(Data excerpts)
= = = =
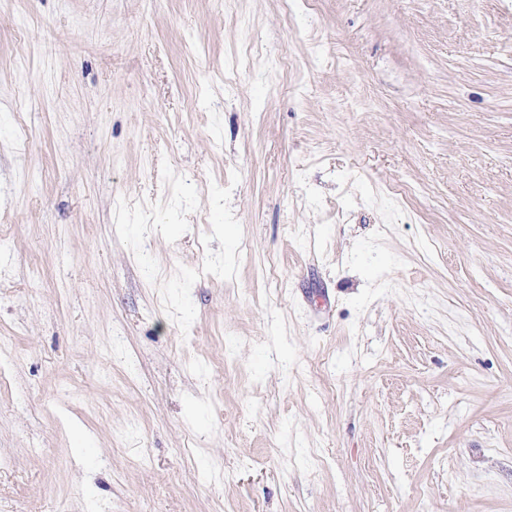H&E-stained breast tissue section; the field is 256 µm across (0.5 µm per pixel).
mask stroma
<instances>
[{"instance_id": "stroma-1", "label": "stroma", "mask_w": 512, "mask_h": 512, "mask_svg": "<svg viewBox=\"0 0 512 512\" xmlns=\"http://www.w3.org/2000/svg\"><path fill=\"white\" fill-rule=\"evenodd\" d=\"M0 512H512V0H0Z\"/></svg>"}]
</instances>
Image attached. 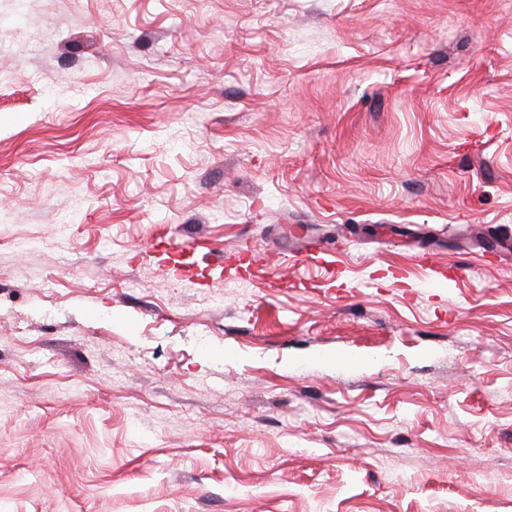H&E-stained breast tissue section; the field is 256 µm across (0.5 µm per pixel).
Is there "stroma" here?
I'll return each instance as SVG.
<instances>
[{
    "label": "stroma",
    "instance_id": "obj_1",
    "mask_svg": "<svg viewBox=\"0 0 512 512\" xmlns=\"http://www.w3.org/2000/svg\"><path fill=\"white\" fill-rule=\"evenodd\" d=\"M0 512H512V0H0Z\"/></svg>",
    "mask_w": 512,
    "mask_h": 512
}]
</instances>
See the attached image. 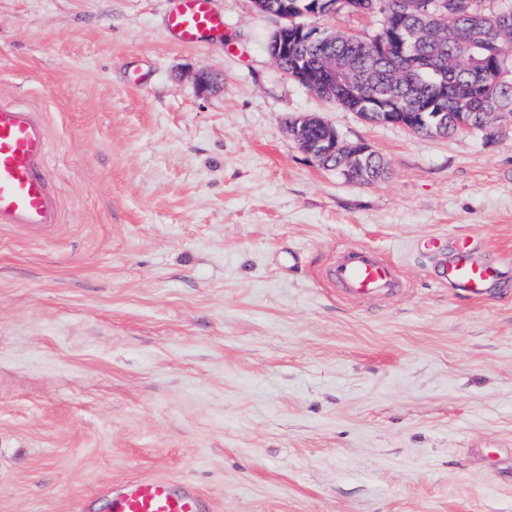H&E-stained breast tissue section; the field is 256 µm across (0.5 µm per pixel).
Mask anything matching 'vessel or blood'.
Returning a JSON list of instances; mask_svg holds the SVG:
<instances>
[{
    "label": "vessel or blood",
    "instance_id": "obj_1",
    "mask_svg": "<svg viewBox=\"0 0 512 512\" xmlns=\"http://www.w3.org/2000/svg\"><path fill=\"white\" fill-rule=\"evenodd\" d=\"M168 28L184 44H196L220 32L224 18L210 0H175ZM48 133L38 112L19 102H0V226L45 230L60 222L61 202L48 173ZM450 286L478 297L498 279L493 265L473 255L467 239H458L443 263ZM326 285L355 301L371 300L398 285L393 262L374 250L347 248L323 277ZM110 512H206L202 493L185 481L132 478L106 487Z\"/></svg>",
    "mask_w": 512,
    "mask_h": 512
}]
</instances>
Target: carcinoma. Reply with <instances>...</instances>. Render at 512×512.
<instances>
[{
  "mask_svg": "<svg viewBox=\"0 0 512 512\" xmlns=\"http://www.w3.org/2000/svg\"><path fill=\"white\" fill-rule=\"evenodd\" d=\"M370 1L383 15L379 32L358 36L325 28L320 39L297 46L305 65L313 68L334 52L368 78L362 94L410 111L444 112L450 137L463 132L457 122L462 113L470 117L468 128L483 134L485 112H499L503 121L512 123V0H481L484 9L478 17L467 15L463 5H449L435 16L413 9L409 0H388L384 8L380 0H355L354 10L343 0H270L278 11H306L317 17L361 14ZM436 21L455 30L457 39L437 44L425 38L423 33ZM396 27L411 34V48L401 47L393 34ZM386 174L377 155L363 172L342 178L369 184Z\"/></svg>",
  "mask_w": 512,
  "mask_h": 512,
  "instance_id": "cac0c4a2",
  "label": "carcinoma"
}]
</instances>
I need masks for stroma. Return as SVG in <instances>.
<instances>
[{
    "label": "stroma",
    "instance_id": "obj_1",
    "mask_svg": "<svg viewBox=\"0 0 512 512\" xmlns=\"http://www.w3.org/2000/svg\"><path fill=\"white\" fill-rule=\"evenodd\" d=\"M212 5L183 45L174 0H0V100L42 113L61 194L51 238L0 230V512L140 476L209 512H512V128L369 124L279 68L278 18ZM299 114L388 177L313 165ZM459 237L508 272L485 300L439 283ZM351 247L395 295L320 286ZM167 27L183 44H196L207 34L224 29V18L211 8V0H174ZM338 167V159L336 158V168L333 169L336 173H338L344 180L352 183L359 184H369L375 181L384 178L387 174V168L383 159L377 155L371 159H369L365 163L363 173H358L356 175H347L343 173H339L337 171Z\"/></svg>",
    "mask_w": 512,
    "mask_h": 512
}]
</instances>
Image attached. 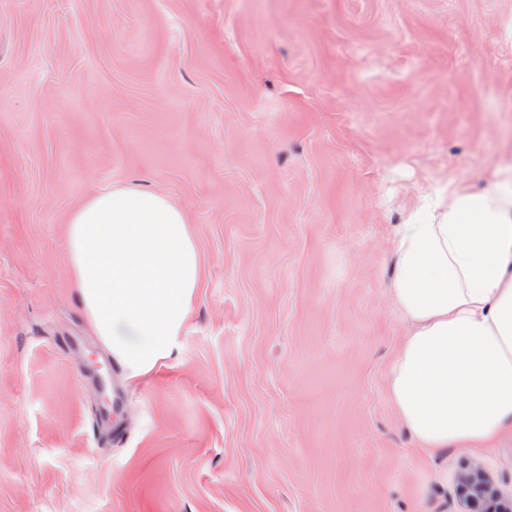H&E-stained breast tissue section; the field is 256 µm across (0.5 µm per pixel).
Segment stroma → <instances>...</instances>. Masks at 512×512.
<instances>
[{
  "instance_id": "stroma-1",
  "label": "stroma",
  "mask_w": 512,
  "mask_h": 512,
  "mask_svg": "<svg viewBox=\"0 0 512 512\" xmlns=\"http://www.w3.org/2000/svg\"><path fill=\"white\" fill-rule=\"evenodd\" d=\"M512 164V0H0V512H466L389 399L393 228ZM115 186L201 288L124 381L69 273Z\"/></svg>"
}]
</instances>
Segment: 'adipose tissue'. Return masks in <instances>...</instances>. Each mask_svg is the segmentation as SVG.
I'll list each match as a JSON object with an SVG mask.
<instances>
[{"instance_id":"1","label":"adipose tissue","mask_w":512,"mask_h":512,"mask_svg":"<svg viewBox=\"0 0 512 512\" xmlns=\"http://www.w3.org/2000/svg\"><path fill=\"white\" fill-rule=\"evenodd\" d=\"M75 291L127 378L168 358L201 281L185 214L166 196L116 187L68 223ZM391 297L408 331L388 393L417 448L484 452L512 432V166L483 189L419 196L394 229Z\"/></svg>"}]
</instances>
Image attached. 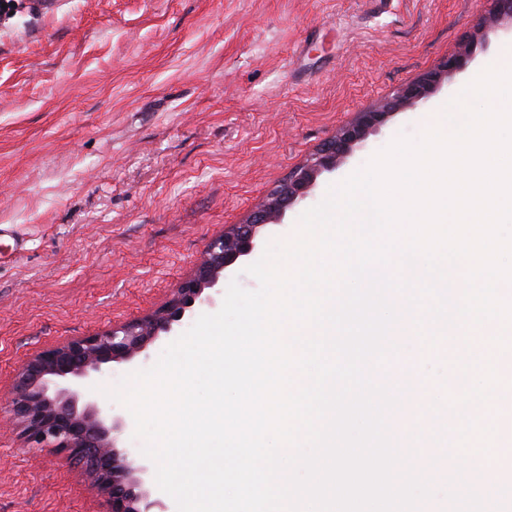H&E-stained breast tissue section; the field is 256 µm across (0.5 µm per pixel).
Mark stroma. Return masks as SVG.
I'll return each instance as SVG.
<instances>
[{
  "instance_id": "1",
  "label": "stroma",
  "mask_w": 512,
  "mask_h": 512,
  "mask_svg": "<svg viewBox=\"0 0 512 512\" xmlns=\"http://www.w3.org/2000/svg\"><path fill=\"white\" fill-rule=\"evenodd\" d=\"M17 0L0 16V397L39 352L153 313L168 303L225 225L243 222L356 112L434 69L485 14L483 0ZM467 74L396 114L348 162L322 176L282 223L260 230L210 302L176 333L217 312L230 281L256 289L248 265L290 239L329 187L398 136L419 139ZM169 335L103 365L81 386L122 419L119 447L144 462L134 420L106 390L155 364ZM413 350L422 390H406L425 434L413 466L445 512L448 431L430 410L448 361L422 339L399 345L376 380L398 384ZM63 453L32 448L0 411V512H108Z\"/></svg>"
}]
</instances>
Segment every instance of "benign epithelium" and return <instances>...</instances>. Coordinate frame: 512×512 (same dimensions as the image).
Here are the masks:
<instances>
[{"label": "benign epithelium", "mask_w": 512, "mask_h": 512, "mask_svg": "<svg viewBox=\"0 0 512 512\" xmlns=\"http://www.w3.org/2000/svg\"><path fill=\"white\" fill-rule=\"evenodd\" d=\"M486 2L489 24L512 22V0ZM476 44L474 38L464 41L434 70L392 99L357 113L351 123L294 168L244 223L230 225L211 240L194 274L181 283L165 307L144 319L43 350L24 363L7 404L26 441L38 448L61 450L81 465L92 487L108 496L110 512H154L157 502L132 479L134 472L144 473L147 467L136 465L129 452L118 446L120 423L112 414L94 402L81 400V384L102 365L128 360L160 334L170 333L196 302L203 300L205 290L218 285L226 269L254 250L261 228L282 223L287 210L308 196L321 175L336 171L395 113L428 99L444 79L466 70Z\"/></svg>", "instance_id": "benign-epithelium-1"}]
</instances>
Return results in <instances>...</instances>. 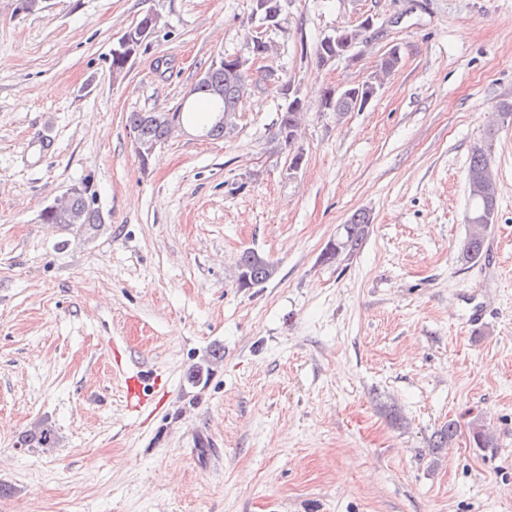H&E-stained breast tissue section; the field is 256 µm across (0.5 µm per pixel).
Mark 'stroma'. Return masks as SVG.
Wrapping results in <instances>:
<instances>
[{
    "instance_id": "1",
    "label": "stroma",
    "mask_w": 512,
    "mask_h": 512,
    "mask_svg": "<svg viewBox=\"0 0 512 512\" xmlns=\"http://www.w3.org/2000/svg\"><path fill=\"white\" fill-rule=\"evenodd\" d=\"M149 11L114 76V43ZM251 12L0 0V512H512V123L484 254L460 253L471 151L512 101V0H287L235 133L185 125L141 167L127 114L173 111L243 52ZM368 17L352 58L319 65L321 38ZM392 51L364 110L323 109ZM287 82L304 101L294 175L274 137ZM82 186L91 229L43 221ZM357 211L362 246L324 261ZM246 249L273 281L238 286ZM136 369L164 394L140 414L122 394ZM41 424L57 447L22 446ZM150 14L152 13L147 12L146 14H144L142 18L138 21V23L142 21L139 24V26L132 27L126 32H124L118 38L117 42L114 44L113 48L115 53H119L123 50H128V62L126 60L125 52L119 54H114L112 52L111 67L113 73L116 72L118 75L125 73L129 67L130 62L132 61V58H134L138 53L136 52L135 54L136 47L152 35L156 25L153 27V21L150 19L144 20Z\"/></svg>"
}]
</instances>
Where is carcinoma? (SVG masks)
= = = =
• Problem details:
Give back, exactly as written, the lines from the one with "Mark 'stroma'. Return masks as SVG." to the last line.

• Final result:
Mark 'stroma'. Return masks as SVG.
Wrapping results in <instances>:
<instances>
[{
    "instance_id": "1",
    "label": "stroma",
    "mask_w": 512,
    "mask_h": 512,
    "mask_svg": "<svg viewBox=\"0 0 512 512\" xmlns=\"http://www.w3.org/2000/svg\"><path fill=\"white\" fill-rule=\"evenodd\" d=\"M149 11L114 76V43ZM251 12L0 0V512H512V123L484 254L460 253L471 151L512 101V0H287L235 133L185 125L141 167L127 114L173 111L243 52ZM368 17L352 58L319 65L321 38ZM392 51L364 110L323 109ZM287 82L304 101L294 175L274 137ZM82 186L91 229L43 221ZM357 211L362 246L324 261ZM246 249L273 281L238 286ZM136 369L164 394L140 414L122 394ZM41 424L57 447L22 446ZM150 14L152 13L147 12L146 14H144L142 18L138 21V23L142 21L139 24V26L132 27L126 32H124L118 38L117 42L114 44L113 48L115 53H119L123 50H128V62L126 60L125 52L119 54H114L112 52L111 67L113 73L116 72L118 75L125 73L129 67L130 62L132 61V58H134L138 53L136 52L135 54L136 47L152 35L156 25L153 27V21L150 19L144 20Z\"/></svg>"
}]
</instances>
Where is carcinoma? (SVG masks)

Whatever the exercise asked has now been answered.